## Exercise
Retype the complete listing exactly as it appears.

## Extracted material
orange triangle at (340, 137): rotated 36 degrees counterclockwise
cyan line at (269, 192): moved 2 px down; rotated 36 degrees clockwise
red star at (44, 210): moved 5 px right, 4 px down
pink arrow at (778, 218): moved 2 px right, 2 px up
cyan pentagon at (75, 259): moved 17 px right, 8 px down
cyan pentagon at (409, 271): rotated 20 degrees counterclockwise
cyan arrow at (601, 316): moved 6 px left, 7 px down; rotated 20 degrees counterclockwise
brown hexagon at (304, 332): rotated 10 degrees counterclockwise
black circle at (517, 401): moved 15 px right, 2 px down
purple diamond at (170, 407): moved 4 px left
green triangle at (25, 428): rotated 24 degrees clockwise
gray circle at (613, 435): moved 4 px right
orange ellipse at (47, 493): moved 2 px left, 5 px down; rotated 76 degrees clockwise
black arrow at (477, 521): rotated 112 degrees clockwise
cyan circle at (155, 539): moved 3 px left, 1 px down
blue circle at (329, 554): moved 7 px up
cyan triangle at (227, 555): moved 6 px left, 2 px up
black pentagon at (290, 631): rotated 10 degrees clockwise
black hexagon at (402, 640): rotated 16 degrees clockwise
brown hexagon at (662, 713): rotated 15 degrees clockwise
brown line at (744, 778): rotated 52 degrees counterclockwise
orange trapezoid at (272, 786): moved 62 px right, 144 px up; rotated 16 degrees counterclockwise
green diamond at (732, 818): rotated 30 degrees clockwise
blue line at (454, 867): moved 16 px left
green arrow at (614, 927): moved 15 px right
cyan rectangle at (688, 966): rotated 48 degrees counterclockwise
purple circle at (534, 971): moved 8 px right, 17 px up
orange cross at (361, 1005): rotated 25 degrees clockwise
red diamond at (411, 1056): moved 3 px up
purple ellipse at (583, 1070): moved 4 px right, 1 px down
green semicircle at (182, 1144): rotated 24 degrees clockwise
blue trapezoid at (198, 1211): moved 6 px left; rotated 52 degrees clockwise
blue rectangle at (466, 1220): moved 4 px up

## Task solution
orange triangle at (340, 137): rotated 36 degrees counterclockwise
cyan line at (269, 192): moved 2 px down; rotated 36 degrees clockwise
red star at (44, 210): moved 5 px right, 4 px down
pink arrow at (778, 218): moved 2 px right, 2 px up
cyan pentagon at (75, 259): moved 17 px right, 8 px down
cyan pentagon at (409, 271): rotated 20 degrees counterclockwise
cyan arrow at (601, 316): moved 6 px left, 7 px down; rotated 20 degrees counterclockwise
brown hexagon at (304, 332): rotated 10 degrees counterclockwise
black circle at (517, 401): moved 15 px right, 2 px down
purple diamond at (170, 407): moved 4 px left
green triangle at (25, 428): rotated 24 degrees clockwise
gray circle at (613, 435): moved 4 px right
orange ellipse at (47, 493): moved 2 px left, 5 px down; rotated 76 degrees clockwise
black arrow at (477, 521): rotated 112 degrees clockwise
cyan circle at (155, 539): moved 3 px left, 1 px down
blue circle at (329, 554): moved 7 px up
cyan triangle at (227, 555): moved 6 px left, 2 px up
black pentagon at (290, 631): rotated 10 degrees clockwise
black hexagon at (402, 640): rotated 16 degrees clockwise
brown hexagon at (662, 713): rotated 15 degrees clockwise
brown line at (744, 778): rotated 52 degrees counterclockwise
orange trapezoid at (272, 786): moved 62 px right, 144 px up; rotated 16 degrees counterclockwise
green diamond at (732, 818): rotated 30 degrees clockwise
blue line at (454, 867): moved 16 px left
green arrow at (614, 927): moved 15 px right
cyan rectangle at (688, 966): rotated 48 degrees counterclockwise
purple circle at (534, 971): moved 8 px right, 17 px up
orange cross at (361, 1005): rotated 25 degrees clockwise
red diamond at (411, 1056): moved 3 px up
purple ellipse at (583, 1070): moved 4 px right, 1 px down
green semicircle at (182, 1144): rotated 24 degrees clockwise
blue trapezoid at (198, 1211): moved 6 px left; rotated 52 degrees clockwise
blue rectangle at (466, 1220): moved 4 px up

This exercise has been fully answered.